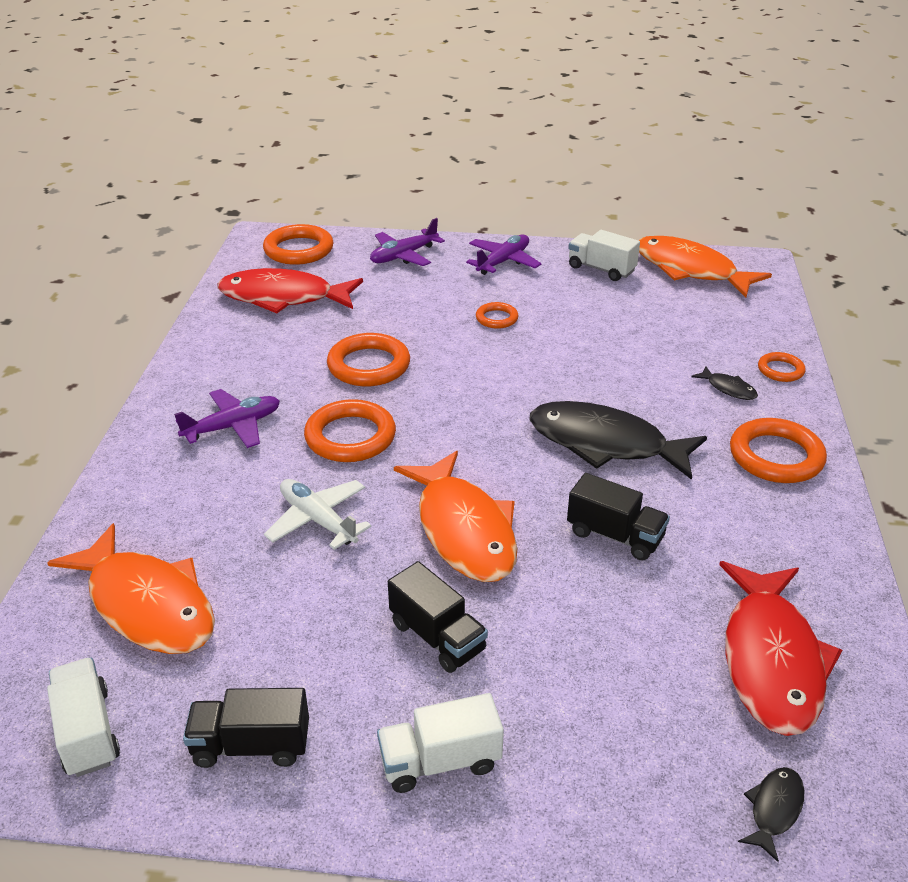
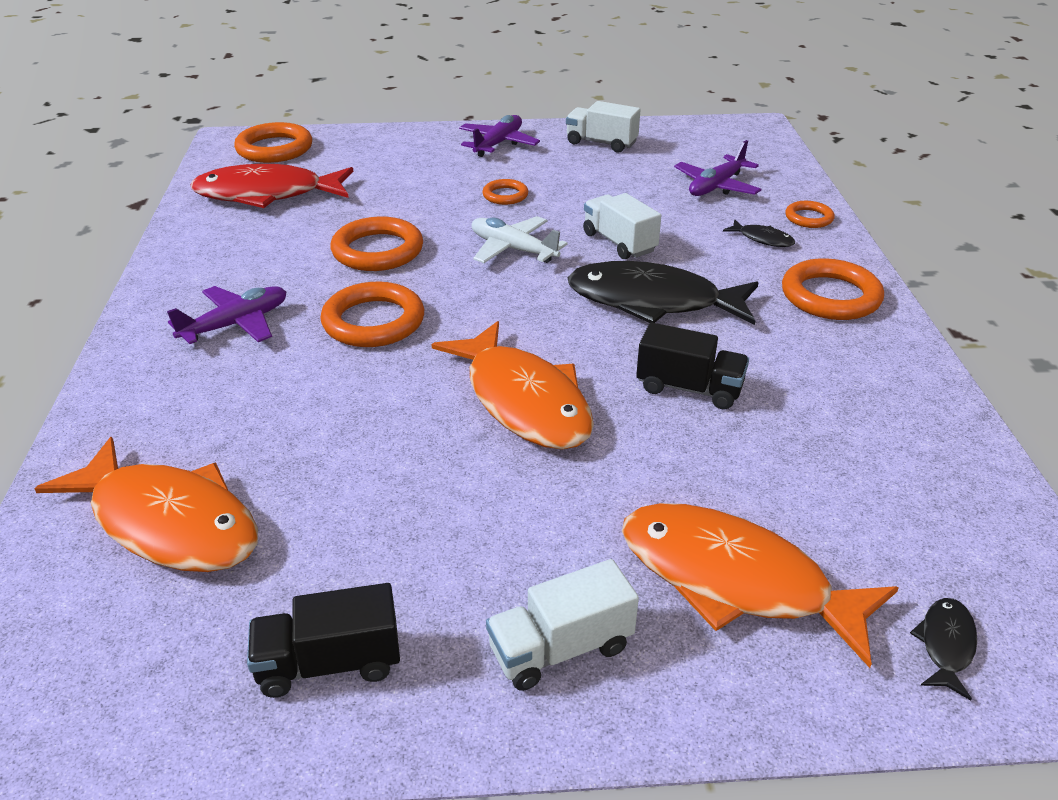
camera: 10 degrees left, 0 degrees up
white truck [47,657,120,777] -> white truck moved to [583,193,661,259]
white plane [264,479,372,550] -> white plane moved to [471,216,568,263]
purple plane [370,218,445,266] -> purple plane moved to [674,140,761,196]
black truck [388,561,488,673] -> none
orange fish [639,236,772,297] -> orange fish moved to [622,503,899,668]
red fish [719,561,842,736] -> none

______

> What the task asks:
Pictures stay out; the records above are otherwise reproduced exactly.

> Completed exercise:
camera: 10 degrees left, 0 degrees up
white truck [47,657,120,777] -> white truck moved to [583,193,661,259]
white plane [264,479,372,550] -> white plane moved to [471,216,568,263]
purple plane [370,218,445,266] -> purple plane moved to [674,140,761,196]
black truck [388,561,488,673] -> none
orange fish [639,236,772,297] -> orange fish moved to [622,503,899,668]
red fish [719,561,842,736] -> none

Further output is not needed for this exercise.